• INFORMATION SHOWN

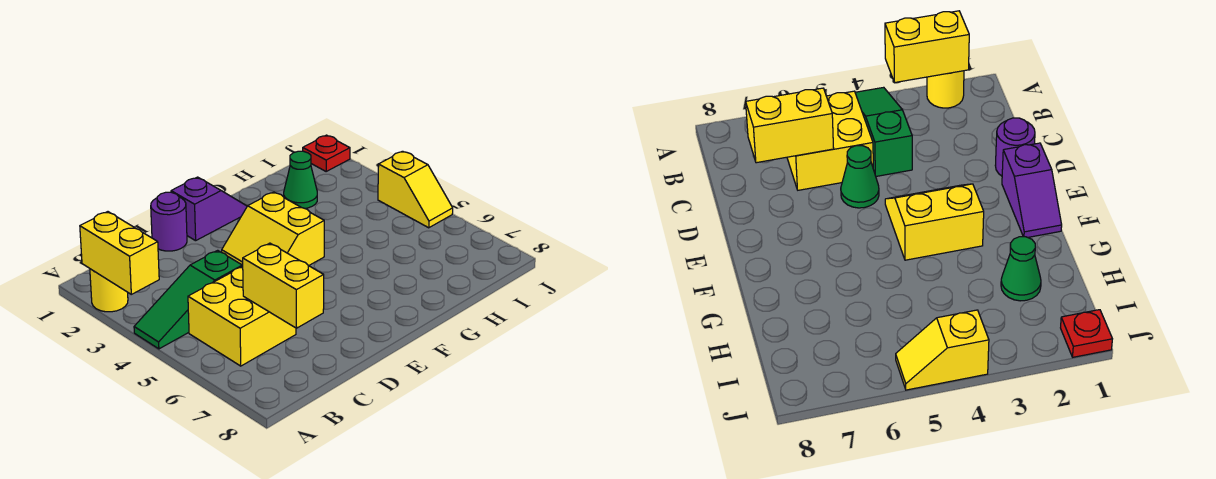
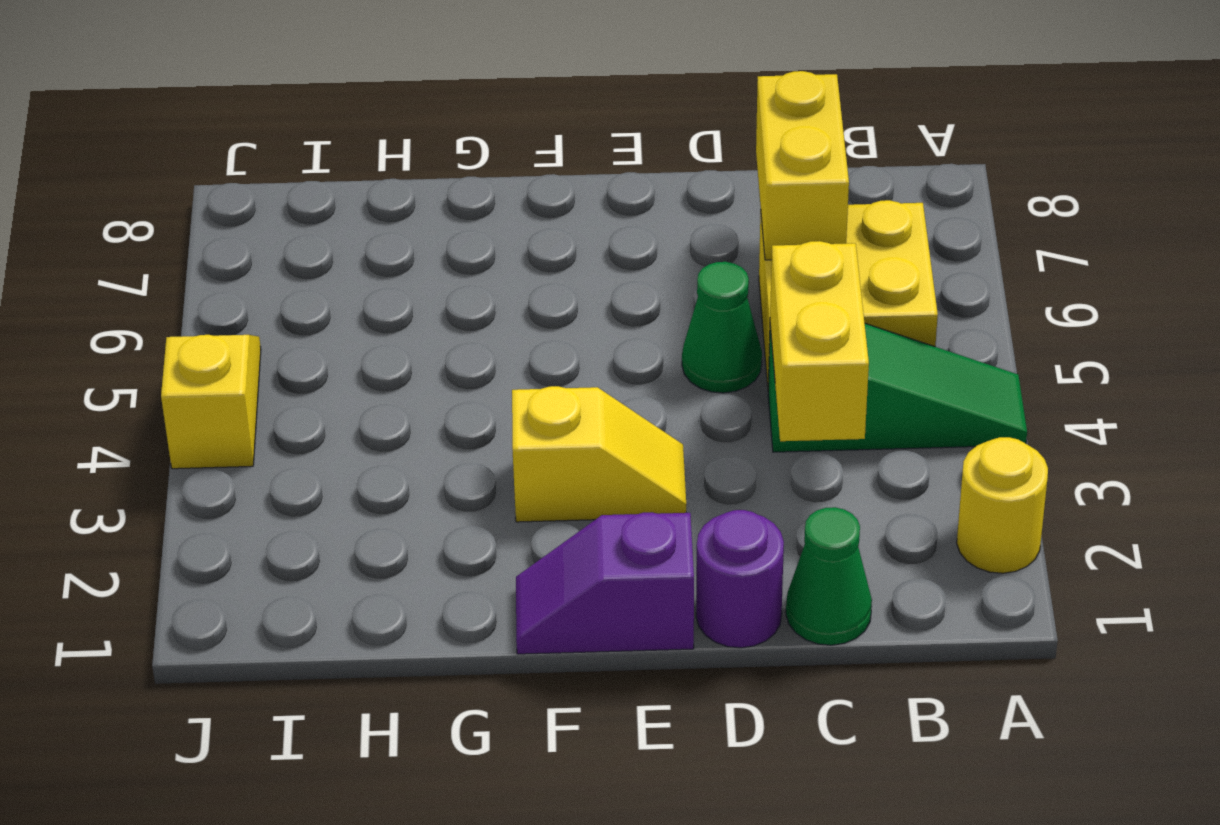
yellow brick A2:A3 level 2 -> yellow brick C3:C4 level 2
yellow slope E3:F4 level 1 top F -> yellow slope E3:F3 level 1 top F
green cone H2 level 1 -> green cone C1 level 1
red plate J1 level 1 -> none

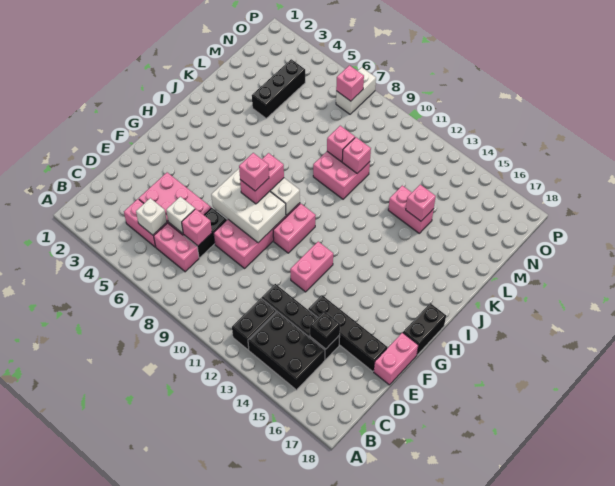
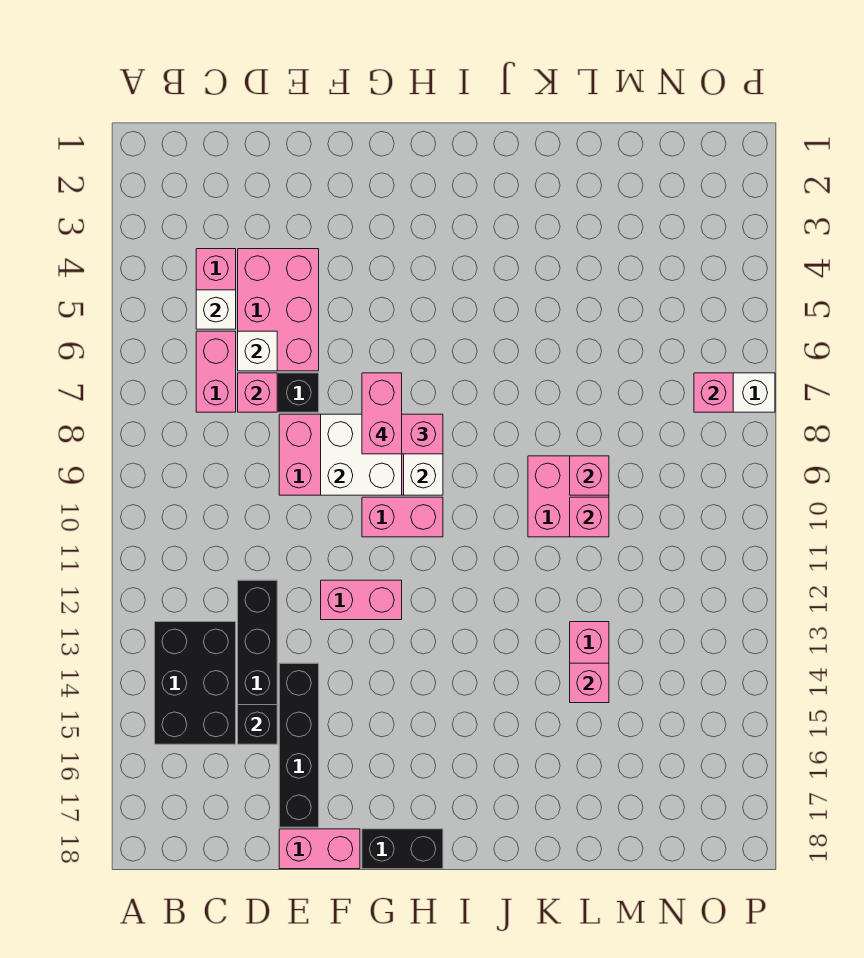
black brick B12:C12 level 1 -> none
white brick F7:G9 level 2 -> white brick F8:G9 level 2
pink brick G8 level 4 -> pink brick G7:G8 level 4
black brick L4:N4 level 1 -> none

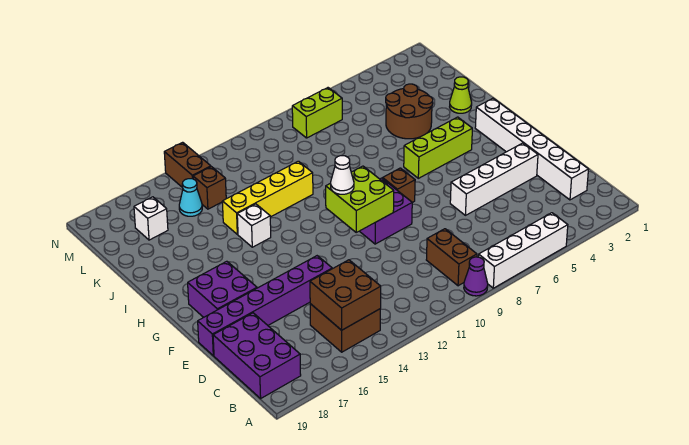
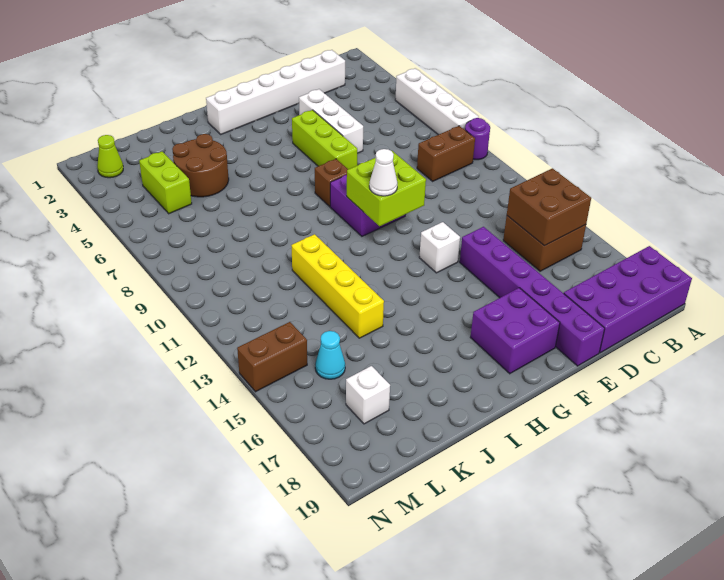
purple cone A9 level 1 -> purple round brick A9 level 1
purple brick B18:D19 level 1 -> purple brick A18:D19 level 1
white brick E3:E6 level 1 -> white brick E4:E6 level 1
lime brick H4:H6 level 1 -> lime brick F5:F7 level 1
white brick I14 level 1 -> white brick F13 level 1
lime cone J2 level 1 -> lime cone M2 level 1
brown brick L14 level 1 -> none
lime brick M7:M8 level 1 -> lime brick L4:L5 level 1

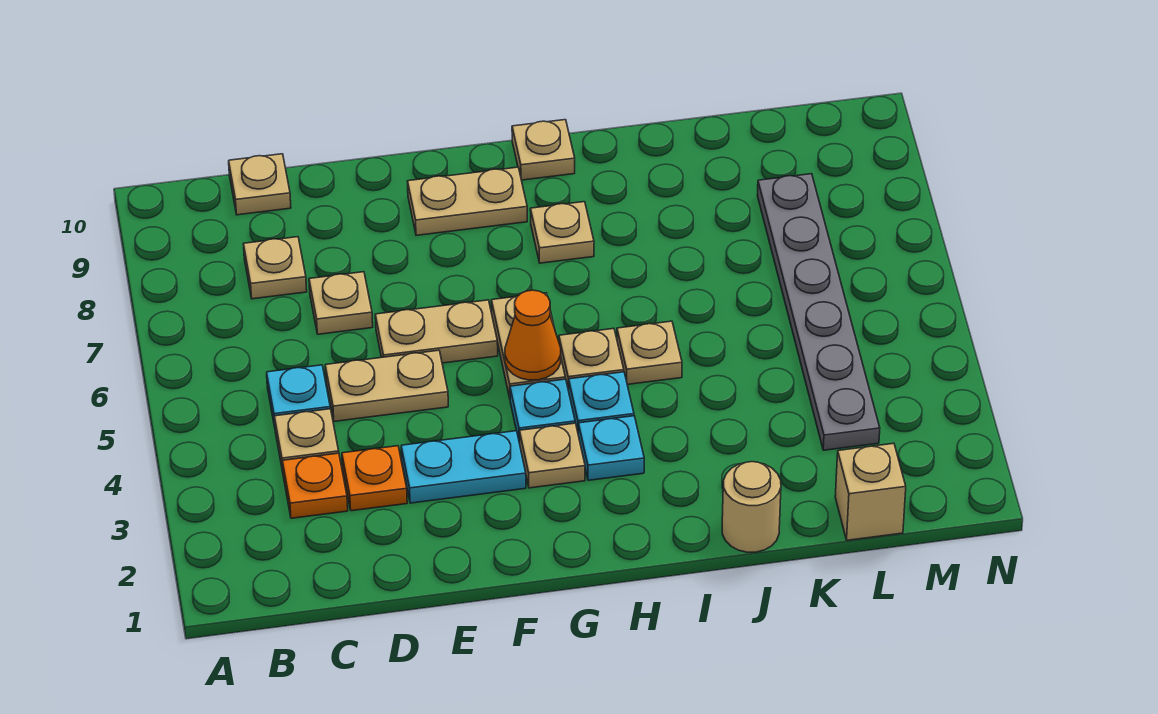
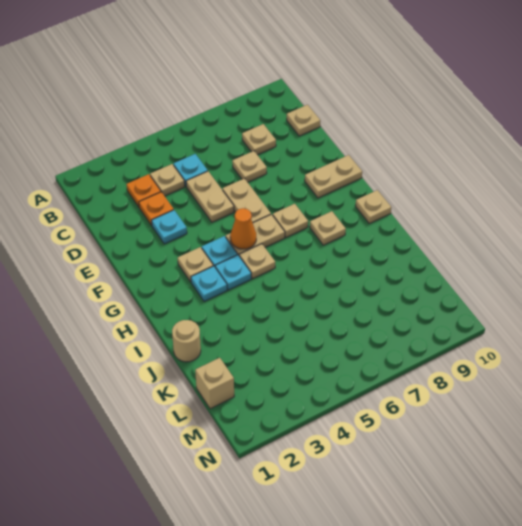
cyan plate E3:F3 level 1 -> cyan plate E3 level 1
tan plate F9:G9 level 1 -> tan plate F9:F10 level 1
tan plate I5 level 1 -> tan plate G7 level 1
grey plate L3:L8 level 1 -> none

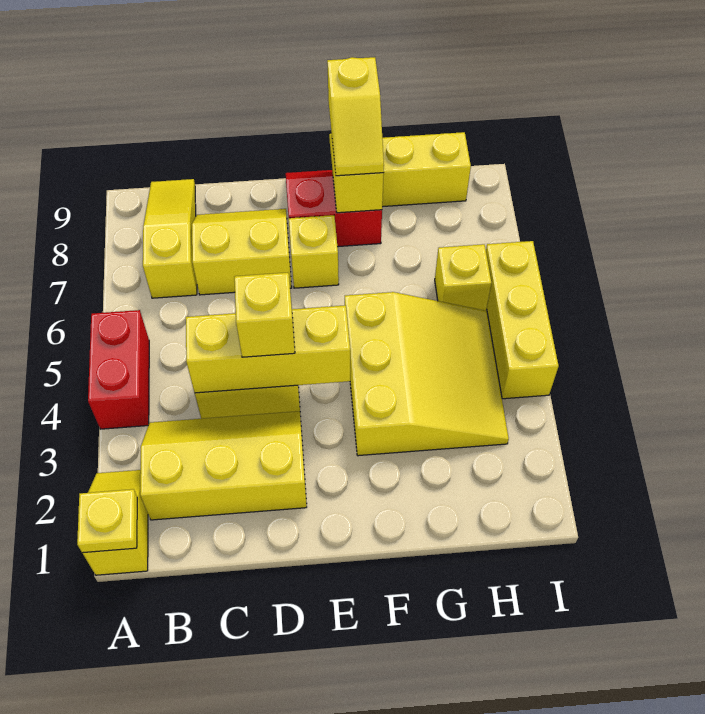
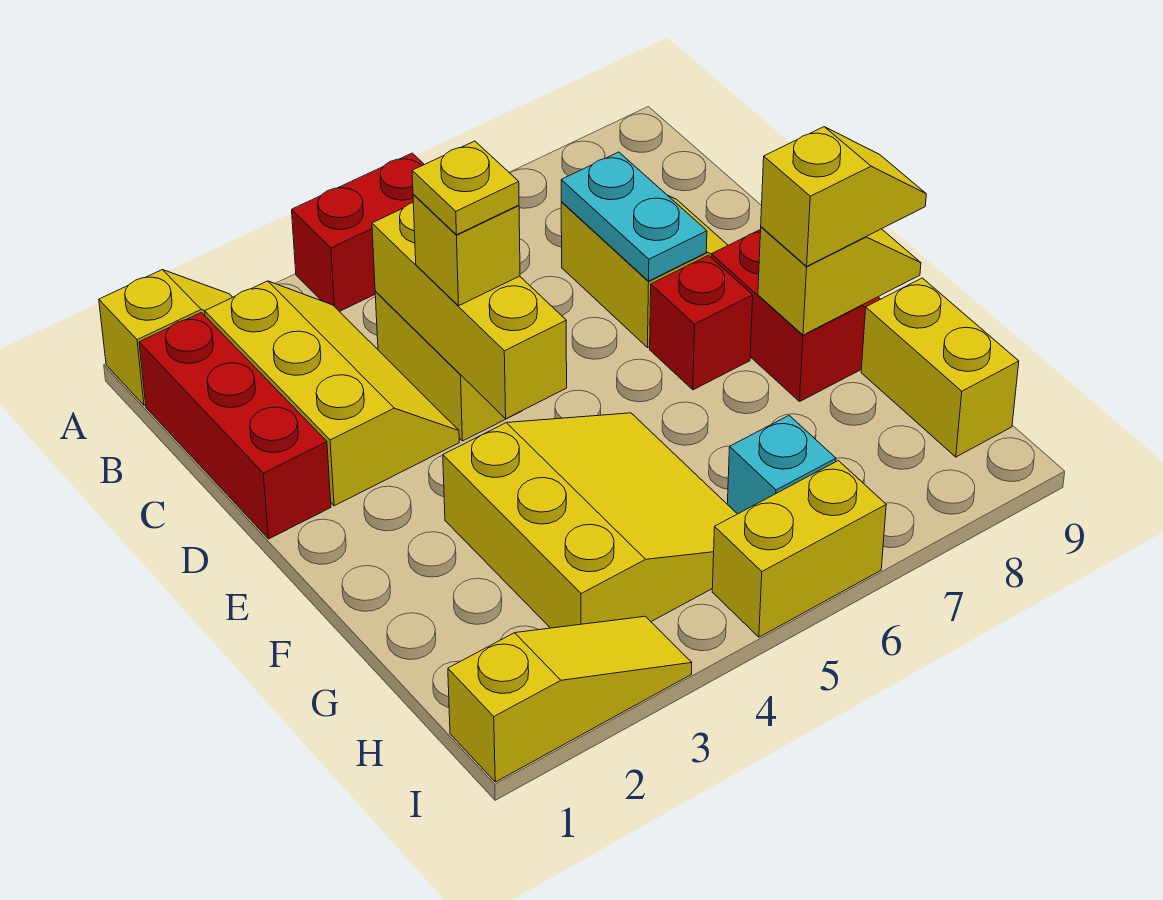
yellow plate A1 level 2 -> yellow plate D4 level 4
none -> red brick B1:D1 level 1
yellow slope B7:B9 level 1 top 7 -> yellow slope I1:I3 level 1 top 1
none -> cyan plate C7:D7 level 2
yellow brick E7 level 1 -> red brick E7 level 1
yellow slope F3:H5 level 1 top F -> yellow slope F3:H5 level 1 top 3
yellow slope F8:F9 level 3 top 9 -> yellow slope F8:F9 level 3 top 8
yellow brick H6 level 1 -> cyan brick H6 level 1
yellow brick I4:I6 level 1 -> yellow brick I5:I6 level 1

• EXERCISE DIRECTIONS
Could you repeat, exactly and with nothing added, the lines from the top of the entries above through the line that holds "cyan plate E3:F3", leaving out any pictures?

• YOUR SOLUTION
yellow brick A2:A3 level 2 -> yellow brick C3:C4 level 2
yellow slope E3:F4 level 1 top F -> yellow slope E3:F3 level 1 top F
green cone H2 level 1 -> green cone C1 level 1
red plate J1 level 1 -> none

black brick B12:C12 level 1 -> none
white brick F7:G9 level 2 -> white brick F8:G9 level 2
pink brick G8 level 4 -> pink brick G7:G8 level 4
black brick L4:N4 level 1 -> none

purple cone A9 level 1 -> purple round brick A9 level 1
purple brick B18:D19 level 1 -> purple brick A18:D19 level 1
white brick E3:E6 level 1 -> white brick E4:E6 level 1
lime brick H4:H6 level 1 -> lime brick F5:F7 level 1
white brick I14 level 1 -> white brick F13 level 1
lime cone J2 level 1 -> lime cone M2 level 1
brown brick L14 level 1 -> none
lime brick M7:M8 level 1 -> lime brick L4:L5 level 1

cyan plate E3:F3 level 1 -> cyan plate E3 level 1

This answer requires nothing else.